** start **

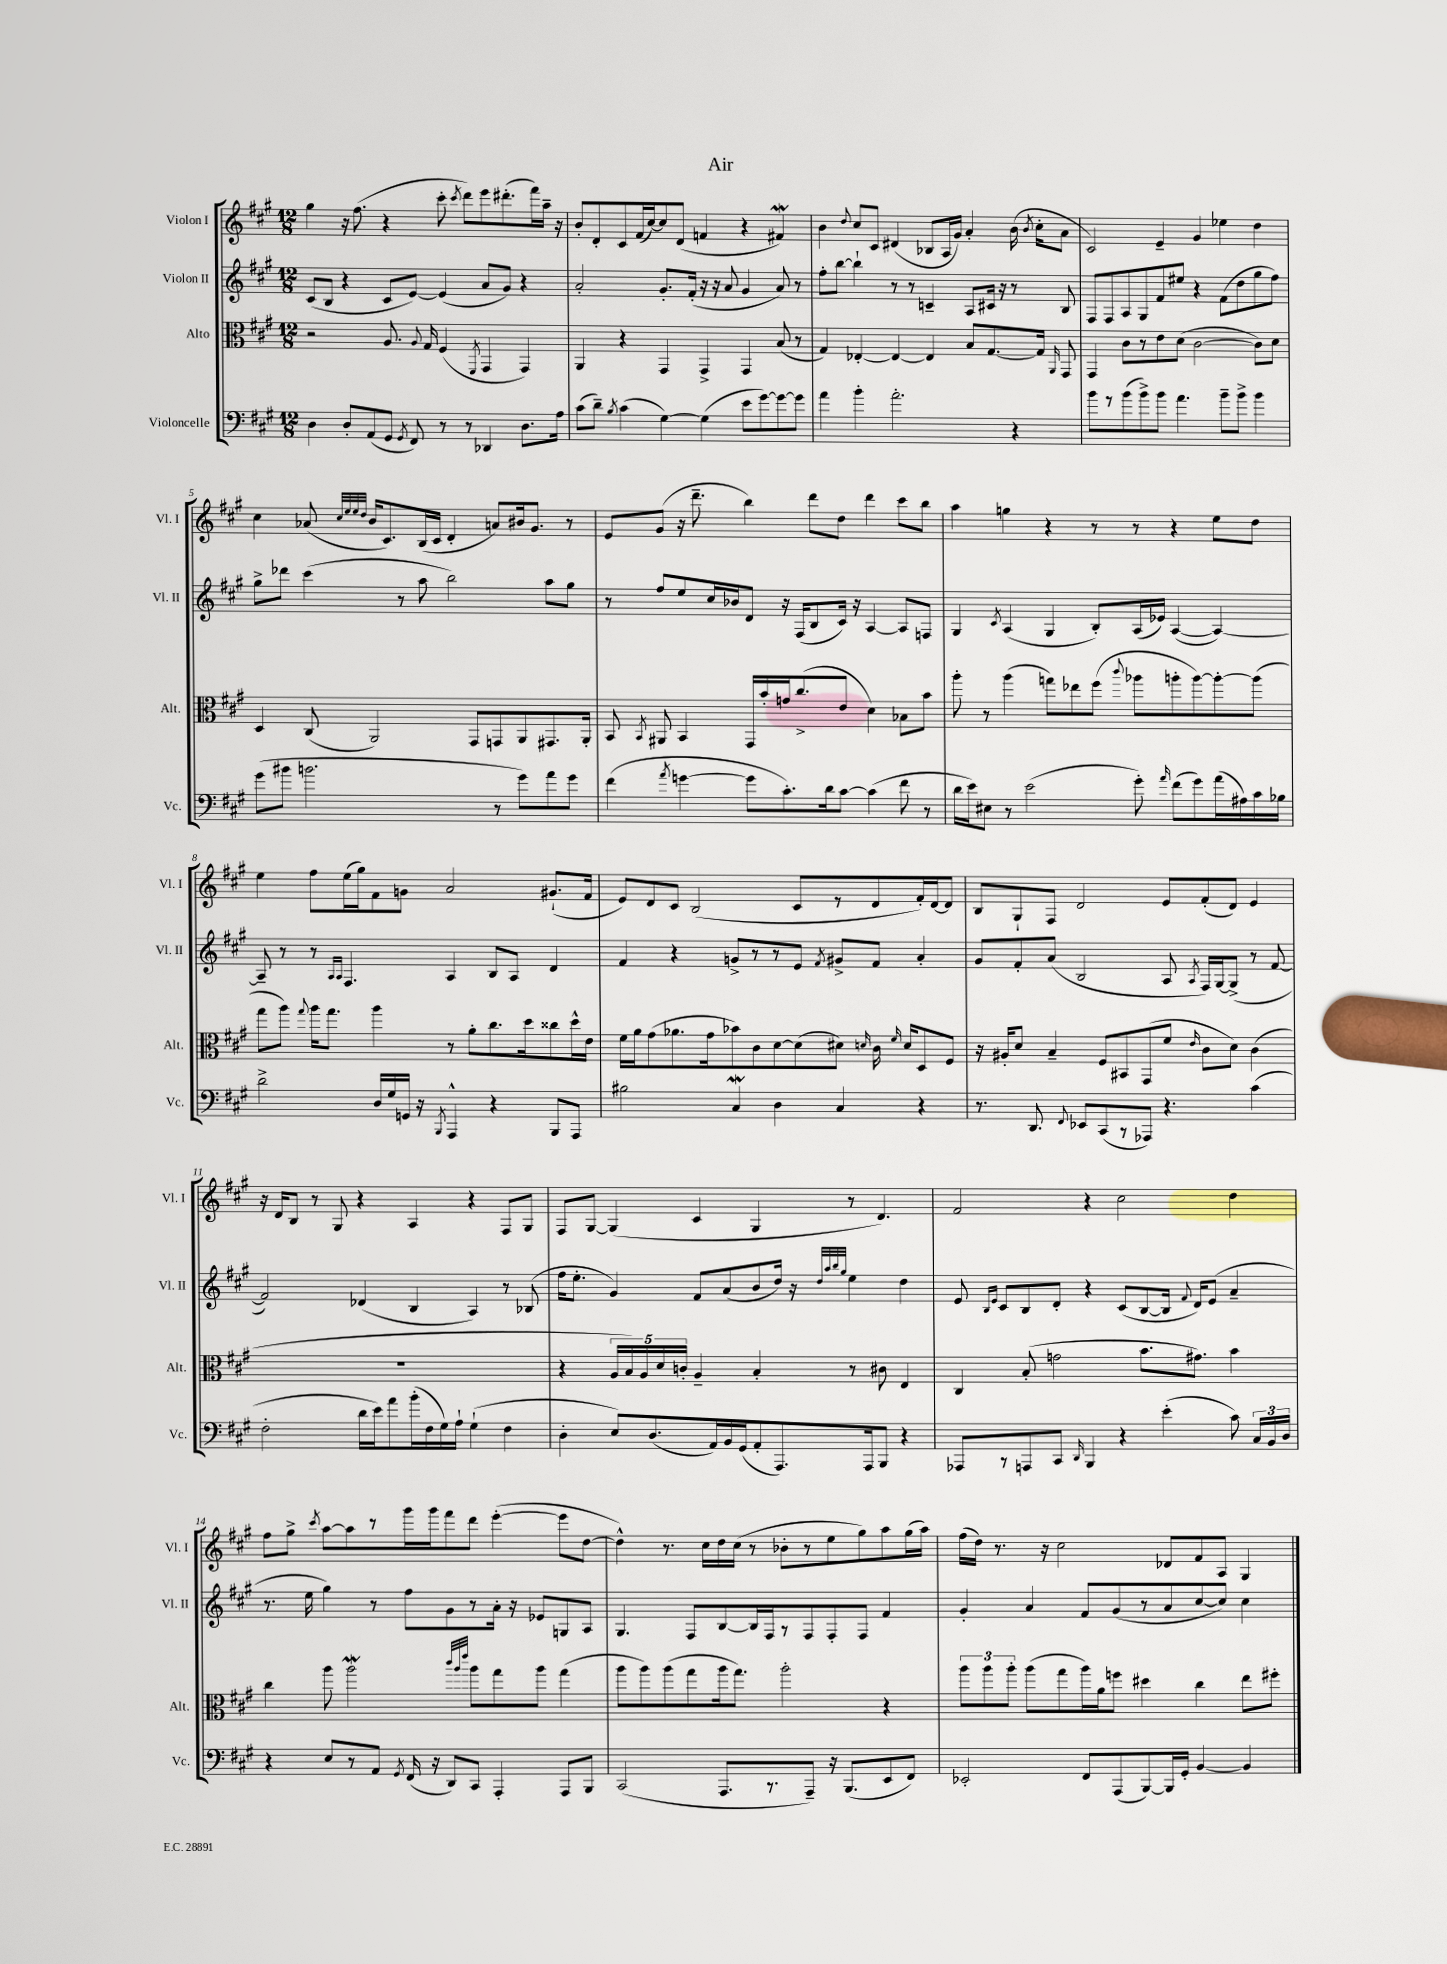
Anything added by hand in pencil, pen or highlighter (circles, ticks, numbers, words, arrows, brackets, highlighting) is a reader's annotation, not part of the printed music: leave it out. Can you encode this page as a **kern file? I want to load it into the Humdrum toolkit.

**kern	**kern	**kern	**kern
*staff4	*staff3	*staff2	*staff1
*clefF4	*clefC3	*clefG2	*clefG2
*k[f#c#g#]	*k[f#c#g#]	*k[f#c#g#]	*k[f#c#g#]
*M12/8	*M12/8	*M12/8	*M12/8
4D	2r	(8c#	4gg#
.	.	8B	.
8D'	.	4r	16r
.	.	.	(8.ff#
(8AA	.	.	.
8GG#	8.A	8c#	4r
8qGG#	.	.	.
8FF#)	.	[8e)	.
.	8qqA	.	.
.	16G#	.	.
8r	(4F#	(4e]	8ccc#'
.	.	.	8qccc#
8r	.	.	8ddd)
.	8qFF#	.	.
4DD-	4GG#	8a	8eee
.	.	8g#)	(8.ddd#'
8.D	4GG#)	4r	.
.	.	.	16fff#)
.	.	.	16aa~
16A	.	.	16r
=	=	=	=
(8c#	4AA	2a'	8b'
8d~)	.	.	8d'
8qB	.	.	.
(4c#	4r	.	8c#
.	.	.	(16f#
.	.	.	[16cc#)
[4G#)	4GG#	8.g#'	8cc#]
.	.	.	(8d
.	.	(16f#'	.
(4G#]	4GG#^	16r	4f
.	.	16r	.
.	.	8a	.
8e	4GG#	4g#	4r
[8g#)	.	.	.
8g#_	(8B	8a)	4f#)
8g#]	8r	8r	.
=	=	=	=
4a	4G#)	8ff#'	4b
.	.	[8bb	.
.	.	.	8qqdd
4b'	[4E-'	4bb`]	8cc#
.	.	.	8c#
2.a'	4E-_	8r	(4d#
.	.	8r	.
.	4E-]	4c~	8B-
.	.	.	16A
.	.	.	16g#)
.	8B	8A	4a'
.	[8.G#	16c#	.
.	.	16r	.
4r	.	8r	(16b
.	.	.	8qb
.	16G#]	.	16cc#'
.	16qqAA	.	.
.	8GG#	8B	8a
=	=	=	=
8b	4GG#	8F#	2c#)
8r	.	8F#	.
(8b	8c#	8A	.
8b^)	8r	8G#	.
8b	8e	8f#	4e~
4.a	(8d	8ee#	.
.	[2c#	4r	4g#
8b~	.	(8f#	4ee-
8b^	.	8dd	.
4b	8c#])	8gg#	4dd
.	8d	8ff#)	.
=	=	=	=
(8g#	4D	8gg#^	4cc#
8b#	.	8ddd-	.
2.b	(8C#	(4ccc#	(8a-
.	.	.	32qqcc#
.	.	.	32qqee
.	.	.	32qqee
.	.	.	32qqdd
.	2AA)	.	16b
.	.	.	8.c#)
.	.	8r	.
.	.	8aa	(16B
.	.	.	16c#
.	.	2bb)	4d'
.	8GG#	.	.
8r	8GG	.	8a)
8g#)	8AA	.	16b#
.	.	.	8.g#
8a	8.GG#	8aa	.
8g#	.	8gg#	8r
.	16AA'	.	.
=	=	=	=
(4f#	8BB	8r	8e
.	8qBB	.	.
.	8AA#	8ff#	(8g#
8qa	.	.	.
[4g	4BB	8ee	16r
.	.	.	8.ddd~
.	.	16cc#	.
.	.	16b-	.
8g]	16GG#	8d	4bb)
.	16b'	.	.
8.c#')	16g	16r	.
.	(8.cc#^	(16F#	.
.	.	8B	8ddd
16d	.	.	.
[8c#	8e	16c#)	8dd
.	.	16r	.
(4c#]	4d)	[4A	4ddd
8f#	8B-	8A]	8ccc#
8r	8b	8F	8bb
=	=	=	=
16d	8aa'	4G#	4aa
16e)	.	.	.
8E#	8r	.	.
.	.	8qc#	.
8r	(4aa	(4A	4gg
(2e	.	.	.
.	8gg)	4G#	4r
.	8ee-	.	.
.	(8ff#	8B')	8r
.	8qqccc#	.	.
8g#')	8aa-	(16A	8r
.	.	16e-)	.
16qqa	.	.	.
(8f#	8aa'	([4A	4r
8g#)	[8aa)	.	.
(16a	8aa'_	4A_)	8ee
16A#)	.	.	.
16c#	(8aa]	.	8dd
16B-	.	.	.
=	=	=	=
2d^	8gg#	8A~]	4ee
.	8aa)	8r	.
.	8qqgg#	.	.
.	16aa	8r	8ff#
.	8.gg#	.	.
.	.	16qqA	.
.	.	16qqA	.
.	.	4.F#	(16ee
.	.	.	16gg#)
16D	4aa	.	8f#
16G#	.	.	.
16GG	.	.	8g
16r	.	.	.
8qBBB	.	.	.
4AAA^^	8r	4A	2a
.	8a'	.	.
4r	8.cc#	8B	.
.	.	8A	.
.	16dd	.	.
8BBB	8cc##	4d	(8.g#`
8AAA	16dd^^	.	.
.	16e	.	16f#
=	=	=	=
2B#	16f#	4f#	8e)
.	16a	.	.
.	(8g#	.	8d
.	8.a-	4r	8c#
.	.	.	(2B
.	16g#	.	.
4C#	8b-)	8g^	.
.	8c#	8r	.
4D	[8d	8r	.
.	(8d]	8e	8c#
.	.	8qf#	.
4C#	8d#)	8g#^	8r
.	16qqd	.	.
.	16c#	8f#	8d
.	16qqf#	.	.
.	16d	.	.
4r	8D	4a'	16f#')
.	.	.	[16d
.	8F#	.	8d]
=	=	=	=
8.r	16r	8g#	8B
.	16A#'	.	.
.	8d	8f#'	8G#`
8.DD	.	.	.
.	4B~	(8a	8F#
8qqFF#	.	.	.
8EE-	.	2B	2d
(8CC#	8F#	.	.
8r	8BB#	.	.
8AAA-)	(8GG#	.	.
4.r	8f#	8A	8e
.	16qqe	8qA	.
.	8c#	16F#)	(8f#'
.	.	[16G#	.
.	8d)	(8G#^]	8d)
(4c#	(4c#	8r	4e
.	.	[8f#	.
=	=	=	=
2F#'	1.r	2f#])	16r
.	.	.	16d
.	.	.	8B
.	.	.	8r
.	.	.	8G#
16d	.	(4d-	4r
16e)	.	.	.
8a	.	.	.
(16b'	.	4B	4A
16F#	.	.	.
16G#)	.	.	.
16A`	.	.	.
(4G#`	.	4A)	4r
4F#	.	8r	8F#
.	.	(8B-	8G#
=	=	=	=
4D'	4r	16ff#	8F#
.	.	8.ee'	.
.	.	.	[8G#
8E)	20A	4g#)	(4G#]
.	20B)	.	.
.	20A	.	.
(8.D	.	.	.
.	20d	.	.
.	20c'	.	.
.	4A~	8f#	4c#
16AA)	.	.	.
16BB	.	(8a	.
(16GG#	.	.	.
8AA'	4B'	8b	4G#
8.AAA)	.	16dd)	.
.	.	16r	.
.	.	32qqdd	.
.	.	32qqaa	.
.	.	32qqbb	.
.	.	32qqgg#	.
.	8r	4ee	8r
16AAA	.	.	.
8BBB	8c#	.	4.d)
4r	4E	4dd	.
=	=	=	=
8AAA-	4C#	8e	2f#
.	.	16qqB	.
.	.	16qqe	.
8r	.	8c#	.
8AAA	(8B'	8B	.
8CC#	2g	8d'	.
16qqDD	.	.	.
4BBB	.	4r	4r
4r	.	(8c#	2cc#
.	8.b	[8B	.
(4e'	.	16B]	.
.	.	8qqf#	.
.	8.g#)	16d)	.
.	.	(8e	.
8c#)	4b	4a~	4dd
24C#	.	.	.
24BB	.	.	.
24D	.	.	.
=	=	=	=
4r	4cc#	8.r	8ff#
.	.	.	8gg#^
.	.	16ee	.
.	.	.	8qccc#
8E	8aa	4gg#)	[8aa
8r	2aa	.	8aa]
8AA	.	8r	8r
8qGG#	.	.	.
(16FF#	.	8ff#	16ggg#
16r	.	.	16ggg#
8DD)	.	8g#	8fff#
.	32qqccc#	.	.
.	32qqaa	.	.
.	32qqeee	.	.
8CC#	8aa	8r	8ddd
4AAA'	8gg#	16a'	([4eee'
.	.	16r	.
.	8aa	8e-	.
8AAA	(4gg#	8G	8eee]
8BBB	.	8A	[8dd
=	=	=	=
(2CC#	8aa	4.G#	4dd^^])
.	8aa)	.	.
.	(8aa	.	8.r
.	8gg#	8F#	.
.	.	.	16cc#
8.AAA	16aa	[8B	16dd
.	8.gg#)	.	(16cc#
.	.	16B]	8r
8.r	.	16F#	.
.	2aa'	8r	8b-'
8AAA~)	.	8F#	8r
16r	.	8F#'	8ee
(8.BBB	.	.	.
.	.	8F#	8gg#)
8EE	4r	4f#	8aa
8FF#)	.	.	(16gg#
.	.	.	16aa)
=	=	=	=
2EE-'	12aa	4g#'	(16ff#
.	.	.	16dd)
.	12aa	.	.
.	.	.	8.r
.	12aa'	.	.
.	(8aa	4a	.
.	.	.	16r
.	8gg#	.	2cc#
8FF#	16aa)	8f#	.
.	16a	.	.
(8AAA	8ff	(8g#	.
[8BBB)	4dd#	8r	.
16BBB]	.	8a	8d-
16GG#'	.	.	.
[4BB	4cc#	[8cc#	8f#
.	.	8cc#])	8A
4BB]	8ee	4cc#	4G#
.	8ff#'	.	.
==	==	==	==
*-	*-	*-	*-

** end **
** start **

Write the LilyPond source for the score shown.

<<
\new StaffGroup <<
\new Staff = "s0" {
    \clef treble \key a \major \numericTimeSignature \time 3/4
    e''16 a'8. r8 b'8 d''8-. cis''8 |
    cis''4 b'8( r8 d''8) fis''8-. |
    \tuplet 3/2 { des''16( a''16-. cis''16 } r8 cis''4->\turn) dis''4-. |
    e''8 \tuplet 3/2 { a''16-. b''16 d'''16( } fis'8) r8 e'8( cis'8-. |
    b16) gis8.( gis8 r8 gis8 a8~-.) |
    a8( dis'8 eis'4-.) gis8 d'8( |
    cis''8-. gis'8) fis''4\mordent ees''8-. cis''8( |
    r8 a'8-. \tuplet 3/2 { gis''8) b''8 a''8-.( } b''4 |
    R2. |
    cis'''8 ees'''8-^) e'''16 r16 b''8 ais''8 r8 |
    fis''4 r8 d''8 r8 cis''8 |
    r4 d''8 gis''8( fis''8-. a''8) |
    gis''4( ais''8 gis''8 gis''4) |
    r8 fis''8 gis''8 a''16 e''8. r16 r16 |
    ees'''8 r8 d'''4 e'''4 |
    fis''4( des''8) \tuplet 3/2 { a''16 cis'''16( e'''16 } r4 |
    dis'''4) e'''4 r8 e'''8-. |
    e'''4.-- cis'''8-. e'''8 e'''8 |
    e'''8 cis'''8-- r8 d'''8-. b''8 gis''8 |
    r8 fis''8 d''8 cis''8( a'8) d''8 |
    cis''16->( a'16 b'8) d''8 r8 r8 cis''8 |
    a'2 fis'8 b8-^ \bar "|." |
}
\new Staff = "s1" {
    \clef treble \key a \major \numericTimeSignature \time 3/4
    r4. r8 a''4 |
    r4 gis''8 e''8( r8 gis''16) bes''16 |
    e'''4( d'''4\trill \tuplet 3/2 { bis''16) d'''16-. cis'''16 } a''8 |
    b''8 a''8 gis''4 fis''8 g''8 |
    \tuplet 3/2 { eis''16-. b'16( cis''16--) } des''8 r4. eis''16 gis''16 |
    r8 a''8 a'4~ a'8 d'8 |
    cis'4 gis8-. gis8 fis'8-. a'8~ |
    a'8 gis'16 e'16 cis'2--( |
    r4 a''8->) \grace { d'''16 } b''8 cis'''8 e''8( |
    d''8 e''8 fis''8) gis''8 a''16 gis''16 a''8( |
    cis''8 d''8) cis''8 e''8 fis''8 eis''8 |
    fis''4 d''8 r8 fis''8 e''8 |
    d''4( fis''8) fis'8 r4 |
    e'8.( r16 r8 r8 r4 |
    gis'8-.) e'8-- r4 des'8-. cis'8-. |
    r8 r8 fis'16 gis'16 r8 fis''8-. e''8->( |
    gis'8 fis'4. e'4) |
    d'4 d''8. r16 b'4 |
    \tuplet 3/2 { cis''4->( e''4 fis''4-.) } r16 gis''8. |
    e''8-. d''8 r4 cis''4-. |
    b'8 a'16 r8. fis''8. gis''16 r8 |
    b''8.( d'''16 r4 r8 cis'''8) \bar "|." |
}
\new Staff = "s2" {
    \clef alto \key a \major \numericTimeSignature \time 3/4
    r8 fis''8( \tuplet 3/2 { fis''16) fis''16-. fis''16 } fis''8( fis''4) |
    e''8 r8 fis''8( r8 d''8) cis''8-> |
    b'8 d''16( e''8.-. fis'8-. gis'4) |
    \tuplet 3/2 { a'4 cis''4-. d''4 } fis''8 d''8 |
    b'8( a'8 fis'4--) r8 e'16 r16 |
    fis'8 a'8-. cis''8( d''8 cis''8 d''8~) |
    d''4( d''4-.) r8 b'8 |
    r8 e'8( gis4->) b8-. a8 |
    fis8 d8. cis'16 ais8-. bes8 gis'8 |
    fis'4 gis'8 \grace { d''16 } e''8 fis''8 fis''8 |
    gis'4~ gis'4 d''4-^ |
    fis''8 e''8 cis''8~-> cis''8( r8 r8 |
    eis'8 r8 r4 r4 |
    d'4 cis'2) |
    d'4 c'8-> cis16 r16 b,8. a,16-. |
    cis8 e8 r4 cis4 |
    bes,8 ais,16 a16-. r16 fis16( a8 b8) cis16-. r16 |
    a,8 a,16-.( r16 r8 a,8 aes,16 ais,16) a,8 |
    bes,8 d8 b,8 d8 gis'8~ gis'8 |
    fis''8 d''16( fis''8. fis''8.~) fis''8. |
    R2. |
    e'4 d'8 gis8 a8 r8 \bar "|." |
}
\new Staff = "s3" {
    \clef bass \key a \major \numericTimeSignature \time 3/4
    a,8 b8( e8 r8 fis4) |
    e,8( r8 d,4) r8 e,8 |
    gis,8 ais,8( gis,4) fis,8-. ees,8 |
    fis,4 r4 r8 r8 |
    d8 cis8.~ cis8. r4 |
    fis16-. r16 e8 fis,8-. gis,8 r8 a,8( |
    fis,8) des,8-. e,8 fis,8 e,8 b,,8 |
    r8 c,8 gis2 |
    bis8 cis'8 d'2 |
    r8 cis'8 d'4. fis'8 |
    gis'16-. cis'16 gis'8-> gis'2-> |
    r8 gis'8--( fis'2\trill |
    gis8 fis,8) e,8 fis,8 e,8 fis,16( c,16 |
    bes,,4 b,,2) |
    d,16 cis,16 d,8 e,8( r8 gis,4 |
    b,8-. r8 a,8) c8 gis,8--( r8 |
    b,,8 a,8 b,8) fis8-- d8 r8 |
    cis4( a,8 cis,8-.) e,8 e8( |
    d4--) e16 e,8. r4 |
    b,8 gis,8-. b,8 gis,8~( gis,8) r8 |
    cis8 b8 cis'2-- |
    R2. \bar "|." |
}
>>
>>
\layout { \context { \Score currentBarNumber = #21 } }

** end **

**YOUR OBJECTIVE**
Pull out each line in the records that contains the string "grace", and copy those lines in the order they appear.

**EXPECTED OUTPUT**
    r4 a''8->) \grace { d'''16 } b''8 cis'''8 e''8( |
    fis'4 gis'8 \grace { d''16 } e''8 fis''8 fis''8 |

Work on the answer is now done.